Stored records
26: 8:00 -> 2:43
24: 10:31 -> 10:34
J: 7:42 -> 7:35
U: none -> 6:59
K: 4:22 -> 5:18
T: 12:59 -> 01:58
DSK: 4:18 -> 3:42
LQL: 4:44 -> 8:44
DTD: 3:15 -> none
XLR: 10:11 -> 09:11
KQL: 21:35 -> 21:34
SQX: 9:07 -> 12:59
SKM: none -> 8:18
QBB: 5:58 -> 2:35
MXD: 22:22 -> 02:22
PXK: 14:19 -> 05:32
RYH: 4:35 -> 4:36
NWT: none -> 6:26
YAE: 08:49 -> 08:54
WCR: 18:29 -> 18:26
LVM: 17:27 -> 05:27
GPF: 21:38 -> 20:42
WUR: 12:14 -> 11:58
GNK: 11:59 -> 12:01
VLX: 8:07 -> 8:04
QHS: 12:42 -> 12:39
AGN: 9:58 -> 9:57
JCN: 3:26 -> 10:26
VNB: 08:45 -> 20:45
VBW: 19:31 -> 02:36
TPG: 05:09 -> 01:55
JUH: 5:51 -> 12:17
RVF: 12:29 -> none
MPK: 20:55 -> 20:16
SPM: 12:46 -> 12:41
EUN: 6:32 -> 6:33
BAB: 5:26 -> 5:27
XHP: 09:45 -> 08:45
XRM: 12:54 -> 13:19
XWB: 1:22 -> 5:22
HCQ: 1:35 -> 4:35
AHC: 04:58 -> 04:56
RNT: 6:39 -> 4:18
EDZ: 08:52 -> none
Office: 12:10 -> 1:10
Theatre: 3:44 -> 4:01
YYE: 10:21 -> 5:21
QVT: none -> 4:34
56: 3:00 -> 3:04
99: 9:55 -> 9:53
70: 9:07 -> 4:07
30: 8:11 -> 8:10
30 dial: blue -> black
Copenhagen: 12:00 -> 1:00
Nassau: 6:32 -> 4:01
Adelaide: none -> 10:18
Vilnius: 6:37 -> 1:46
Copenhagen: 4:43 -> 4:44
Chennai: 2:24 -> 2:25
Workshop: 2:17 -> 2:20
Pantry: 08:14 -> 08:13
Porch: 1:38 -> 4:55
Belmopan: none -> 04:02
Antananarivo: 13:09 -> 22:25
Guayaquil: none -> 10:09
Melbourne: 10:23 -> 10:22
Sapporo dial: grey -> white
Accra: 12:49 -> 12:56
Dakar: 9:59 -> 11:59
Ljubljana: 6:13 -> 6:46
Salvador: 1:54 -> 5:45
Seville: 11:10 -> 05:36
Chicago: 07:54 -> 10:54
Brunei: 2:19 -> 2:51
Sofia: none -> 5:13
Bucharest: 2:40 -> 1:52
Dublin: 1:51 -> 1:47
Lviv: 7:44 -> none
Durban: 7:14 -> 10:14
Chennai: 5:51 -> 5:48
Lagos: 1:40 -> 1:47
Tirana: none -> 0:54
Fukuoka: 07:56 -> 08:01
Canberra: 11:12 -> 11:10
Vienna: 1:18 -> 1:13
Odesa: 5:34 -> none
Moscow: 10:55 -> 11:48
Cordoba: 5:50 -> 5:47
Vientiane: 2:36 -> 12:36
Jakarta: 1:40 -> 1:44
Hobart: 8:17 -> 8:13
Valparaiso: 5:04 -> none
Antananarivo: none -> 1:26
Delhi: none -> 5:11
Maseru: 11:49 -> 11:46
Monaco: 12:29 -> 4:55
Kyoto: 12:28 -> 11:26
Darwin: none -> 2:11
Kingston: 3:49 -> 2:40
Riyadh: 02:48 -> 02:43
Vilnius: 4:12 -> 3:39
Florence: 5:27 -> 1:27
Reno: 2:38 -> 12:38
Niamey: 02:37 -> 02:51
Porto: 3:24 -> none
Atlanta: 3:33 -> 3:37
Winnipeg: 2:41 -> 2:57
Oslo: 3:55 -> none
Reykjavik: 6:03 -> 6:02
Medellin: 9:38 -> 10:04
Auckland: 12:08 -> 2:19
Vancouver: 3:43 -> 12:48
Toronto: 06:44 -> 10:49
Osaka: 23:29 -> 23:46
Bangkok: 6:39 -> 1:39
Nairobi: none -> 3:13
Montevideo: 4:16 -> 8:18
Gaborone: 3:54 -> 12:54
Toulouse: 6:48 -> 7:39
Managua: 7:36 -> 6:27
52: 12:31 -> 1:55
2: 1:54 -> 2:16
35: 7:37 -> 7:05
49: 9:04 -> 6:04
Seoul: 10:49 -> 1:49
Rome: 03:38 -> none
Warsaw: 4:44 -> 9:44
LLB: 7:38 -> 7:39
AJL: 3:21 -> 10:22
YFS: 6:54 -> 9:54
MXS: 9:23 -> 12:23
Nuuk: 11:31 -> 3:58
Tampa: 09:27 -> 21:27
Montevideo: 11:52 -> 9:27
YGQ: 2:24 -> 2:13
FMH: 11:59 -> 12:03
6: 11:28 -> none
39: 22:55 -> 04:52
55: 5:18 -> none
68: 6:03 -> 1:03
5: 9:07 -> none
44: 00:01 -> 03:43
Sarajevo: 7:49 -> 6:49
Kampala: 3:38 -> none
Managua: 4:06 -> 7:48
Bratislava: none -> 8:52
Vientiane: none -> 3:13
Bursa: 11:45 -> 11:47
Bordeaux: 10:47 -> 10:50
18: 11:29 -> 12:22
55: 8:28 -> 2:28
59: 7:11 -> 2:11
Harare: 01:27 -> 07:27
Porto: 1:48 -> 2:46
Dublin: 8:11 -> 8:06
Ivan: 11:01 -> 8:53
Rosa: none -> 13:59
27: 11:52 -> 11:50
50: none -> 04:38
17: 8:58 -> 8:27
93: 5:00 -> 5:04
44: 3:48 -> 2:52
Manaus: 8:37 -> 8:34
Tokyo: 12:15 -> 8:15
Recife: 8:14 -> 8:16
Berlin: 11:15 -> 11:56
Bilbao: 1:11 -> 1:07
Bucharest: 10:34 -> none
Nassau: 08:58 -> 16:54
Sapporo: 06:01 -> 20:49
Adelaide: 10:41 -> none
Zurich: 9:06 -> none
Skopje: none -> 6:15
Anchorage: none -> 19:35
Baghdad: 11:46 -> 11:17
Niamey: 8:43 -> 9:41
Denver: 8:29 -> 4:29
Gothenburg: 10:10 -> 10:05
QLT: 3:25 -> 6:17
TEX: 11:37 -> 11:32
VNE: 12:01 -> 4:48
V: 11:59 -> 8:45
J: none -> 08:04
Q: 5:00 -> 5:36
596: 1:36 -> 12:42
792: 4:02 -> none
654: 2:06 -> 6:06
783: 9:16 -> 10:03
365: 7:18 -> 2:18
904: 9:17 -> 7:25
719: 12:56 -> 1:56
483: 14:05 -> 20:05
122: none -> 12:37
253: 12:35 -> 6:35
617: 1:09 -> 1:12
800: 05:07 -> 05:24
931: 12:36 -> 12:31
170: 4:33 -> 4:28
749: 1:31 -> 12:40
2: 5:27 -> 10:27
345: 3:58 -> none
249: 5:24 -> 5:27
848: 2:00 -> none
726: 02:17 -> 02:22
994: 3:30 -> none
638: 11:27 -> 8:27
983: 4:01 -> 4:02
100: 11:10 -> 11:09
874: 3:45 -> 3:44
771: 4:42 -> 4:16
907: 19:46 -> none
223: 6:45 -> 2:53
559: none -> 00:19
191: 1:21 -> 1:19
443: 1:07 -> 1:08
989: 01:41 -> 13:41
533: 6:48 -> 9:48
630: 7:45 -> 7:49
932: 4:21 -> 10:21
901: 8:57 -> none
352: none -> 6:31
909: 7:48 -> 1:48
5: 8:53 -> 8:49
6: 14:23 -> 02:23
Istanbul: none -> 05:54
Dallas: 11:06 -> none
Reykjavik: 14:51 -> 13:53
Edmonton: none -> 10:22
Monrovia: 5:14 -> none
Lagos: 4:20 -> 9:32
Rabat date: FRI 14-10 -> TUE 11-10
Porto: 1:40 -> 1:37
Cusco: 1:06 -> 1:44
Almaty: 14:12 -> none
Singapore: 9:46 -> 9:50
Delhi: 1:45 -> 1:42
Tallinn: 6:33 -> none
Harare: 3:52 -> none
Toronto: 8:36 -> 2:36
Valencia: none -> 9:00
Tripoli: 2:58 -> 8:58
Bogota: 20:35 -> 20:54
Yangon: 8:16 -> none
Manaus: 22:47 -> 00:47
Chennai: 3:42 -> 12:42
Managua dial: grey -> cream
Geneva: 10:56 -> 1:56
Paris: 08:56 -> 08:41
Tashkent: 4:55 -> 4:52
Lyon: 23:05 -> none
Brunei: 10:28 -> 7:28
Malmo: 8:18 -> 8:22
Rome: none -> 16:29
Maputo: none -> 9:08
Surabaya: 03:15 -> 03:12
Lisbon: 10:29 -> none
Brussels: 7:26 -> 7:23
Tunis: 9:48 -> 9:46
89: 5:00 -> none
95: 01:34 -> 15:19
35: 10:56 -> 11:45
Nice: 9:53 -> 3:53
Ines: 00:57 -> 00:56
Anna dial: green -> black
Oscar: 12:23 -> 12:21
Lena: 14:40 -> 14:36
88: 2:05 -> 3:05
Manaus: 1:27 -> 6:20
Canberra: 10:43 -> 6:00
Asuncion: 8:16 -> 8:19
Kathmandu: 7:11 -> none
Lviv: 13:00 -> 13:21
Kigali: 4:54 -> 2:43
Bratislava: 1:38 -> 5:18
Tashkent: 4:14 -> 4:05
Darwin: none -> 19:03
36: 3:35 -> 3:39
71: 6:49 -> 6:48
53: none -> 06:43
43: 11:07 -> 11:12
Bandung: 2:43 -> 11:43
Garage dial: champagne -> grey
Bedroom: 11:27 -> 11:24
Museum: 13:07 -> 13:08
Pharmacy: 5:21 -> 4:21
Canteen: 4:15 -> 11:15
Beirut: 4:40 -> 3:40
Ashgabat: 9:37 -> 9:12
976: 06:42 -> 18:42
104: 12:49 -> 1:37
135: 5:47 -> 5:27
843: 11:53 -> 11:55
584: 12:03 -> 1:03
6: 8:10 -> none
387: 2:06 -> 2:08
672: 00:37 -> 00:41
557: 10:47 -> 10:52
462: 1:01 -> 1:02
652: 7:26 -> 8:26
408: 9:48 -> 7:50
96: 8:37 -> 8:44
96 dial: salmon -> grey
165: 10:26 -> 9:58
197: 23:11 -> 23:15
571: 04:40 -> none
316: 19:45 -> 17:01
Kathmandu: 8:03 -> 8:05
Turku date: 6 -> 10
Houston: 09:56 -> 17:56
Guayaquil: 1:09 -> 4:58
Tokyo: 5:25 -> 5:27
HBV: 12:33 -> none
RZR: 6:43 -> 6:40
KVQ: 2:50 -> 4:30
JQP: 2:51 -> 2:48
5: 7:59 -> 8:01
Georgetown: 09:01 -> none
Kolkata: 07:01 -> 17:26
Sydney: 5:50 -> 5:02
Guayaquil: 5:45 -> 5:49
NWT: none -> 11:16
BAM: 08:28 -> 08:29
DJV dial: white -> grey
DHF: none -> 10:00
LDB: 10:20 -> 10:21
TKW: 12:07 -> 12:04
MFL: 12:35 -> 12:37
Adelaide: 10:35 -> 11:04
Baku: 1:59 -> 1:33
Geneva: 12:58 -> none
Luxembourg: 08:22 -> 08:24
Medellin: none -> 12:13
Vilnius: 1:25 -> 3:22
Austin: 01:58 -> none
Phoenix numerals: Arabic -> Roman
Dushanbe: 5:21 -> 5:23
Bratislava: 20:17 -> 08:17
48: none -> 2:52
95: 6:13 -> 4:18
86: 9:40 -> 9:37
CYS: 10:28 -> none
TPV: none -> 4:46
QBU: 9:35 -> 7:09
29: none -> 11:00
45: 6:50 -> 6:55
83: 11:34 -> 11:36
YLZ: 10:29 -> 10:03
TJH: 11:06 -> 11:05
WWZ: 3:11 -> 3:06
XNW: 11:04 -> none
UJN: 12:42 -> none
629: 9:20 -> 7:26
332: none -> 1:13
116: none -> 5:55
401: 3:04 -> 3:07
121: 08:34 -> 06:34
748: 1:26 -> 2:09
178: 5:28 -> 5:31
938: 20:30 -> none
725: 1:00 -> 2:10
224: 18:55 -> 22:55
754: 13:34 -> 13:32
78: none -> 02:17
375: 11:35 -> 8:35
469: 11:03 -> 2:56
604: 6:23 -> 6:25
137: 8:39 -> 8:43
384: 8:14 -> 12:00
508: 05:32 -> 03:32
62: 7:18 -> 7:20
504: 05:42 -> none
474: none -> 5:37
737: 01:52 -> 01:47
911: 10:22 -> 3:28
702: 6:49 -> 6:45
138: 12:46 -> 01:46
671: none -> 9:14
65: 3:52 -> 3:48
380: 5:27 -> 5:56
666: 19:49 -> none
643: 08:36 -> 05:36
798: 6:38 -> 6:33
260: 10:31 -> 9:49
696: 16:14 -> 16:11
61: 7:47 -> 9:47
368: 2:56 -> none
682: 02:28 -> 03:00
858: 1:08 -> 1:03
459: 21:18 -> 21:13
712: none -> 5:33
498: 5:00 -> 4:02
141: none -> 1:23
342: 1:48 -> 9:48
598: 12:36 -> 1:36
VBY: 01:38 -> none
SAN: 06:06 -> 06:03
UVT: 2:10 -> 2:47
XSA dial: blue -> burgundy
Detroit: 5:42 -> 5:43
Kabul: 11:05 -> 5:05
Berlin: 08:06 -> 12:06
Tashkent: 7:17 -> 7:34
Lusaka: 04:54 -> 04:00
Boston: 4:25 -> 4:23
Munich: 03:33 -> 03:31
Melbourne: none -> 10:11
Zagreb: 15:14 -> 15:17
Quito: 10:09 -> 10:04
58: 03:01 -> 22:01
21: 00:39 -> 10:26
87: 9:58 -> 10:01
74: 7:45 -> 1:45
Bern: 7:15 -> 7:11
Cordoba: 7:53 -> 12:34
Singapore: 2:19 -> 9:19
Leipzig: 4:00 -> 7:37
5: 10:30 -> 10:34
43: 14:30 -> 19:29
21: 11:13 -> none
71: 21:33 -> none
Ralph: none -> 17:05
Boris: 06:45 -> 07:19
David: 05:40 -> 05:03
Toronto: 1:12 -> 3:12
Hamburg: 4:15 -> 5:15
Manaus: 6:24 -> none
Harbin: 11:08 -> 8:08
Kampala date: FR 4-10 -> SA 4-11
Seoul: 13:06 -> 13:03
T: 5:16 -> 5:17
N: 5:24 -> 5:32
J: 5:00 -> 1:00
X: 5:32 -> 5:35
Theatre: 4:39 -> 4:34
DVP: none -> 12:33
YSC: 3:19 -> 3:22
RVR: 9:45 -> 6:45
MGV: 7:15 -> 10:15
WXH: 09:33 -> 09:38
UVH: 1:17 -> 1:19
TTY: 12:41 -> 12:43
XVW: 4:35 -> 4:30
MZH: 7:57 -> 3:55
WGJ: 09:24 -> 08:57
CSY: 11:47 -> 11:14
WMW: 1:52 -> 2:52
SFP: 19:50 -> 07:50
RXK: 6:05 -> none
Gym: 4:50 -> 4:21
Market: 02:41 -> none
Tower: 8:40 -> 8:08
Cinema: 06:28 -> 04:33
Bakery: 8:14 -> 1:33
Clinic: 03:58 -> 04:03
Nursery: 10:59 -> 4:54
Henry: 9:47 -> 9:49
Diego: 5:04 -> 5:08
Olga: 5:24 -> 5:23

## Aim of the task:
Turn the rows from the start of the records through the line holding "RNT: 6:39 -> 4:18", inclusive, into a numbered list with blank lines omitted.

## Solved exercise:
1. 26: 8:00 -> 2:43
2. 24: 10:31 -> 10:34
3. J: 7:42 -> 7:35
4. U: none -> 6:59
5. K: 4:22 -> 5:18
6. T: 12:59 -> 01:58
7. DSK: 4:18 -> 3:42
8. LQL: 4:44 -> 8:44
9. DTD: 3:15 -> none
10. XLR: 10:11 -> 09:11
11. KQL: 21:35 -> 21:34
12. SQX: 9:07 -> 12:59
13. SKM: none -> 8:18
14. QBB: 5:58 -> 2:35
15. MXD: 22:22 -> 02:22
16. PXK: 14:19 -> 05:32
17. RYH: 4:35 -> 4:36
18. NWT: none -> 6:26
19. YAE: 08:49 -> 08:54
20. WCR: 18:29 -> 18:26
21. LVM: 17:27 -> 05:27
22. GPF: 21:38 -> 20:42
23. WUR: 12:14 -> 11:58
24. GNK: 11:59 -> 12:01
25. VLX: 8:07 -> 8:04
26. QHS: 12:42 -> 12:39
27. AGN: 9:58 -> 9:57
28. JCN: 3:26 -> 10:26
29. VNB: 08:45 -> 20:45
30. VBW: 19:31 -> 02:36
31. TPG: 05:09 -> 01:55
32. JUH: 5:51 -> 12:17
33. RVF: 12:29 -> none
34. MPK: 20:55 -> 20:16
35. SPM: 12:46 -> 12:41
36. EUN: 6:32 -> 6:33
37. BAB: 5:26 -> 5:27
38. XHP: 09:45 -> 08:45
39. XRM: 12:54 -> 13:19
40. XWB: 1:22 -> 5:22
41. HCQ: 1:35 -> 4:35
42. AHC: 04:58 -> 04:56
43. RNT: 6:39 -> 4:18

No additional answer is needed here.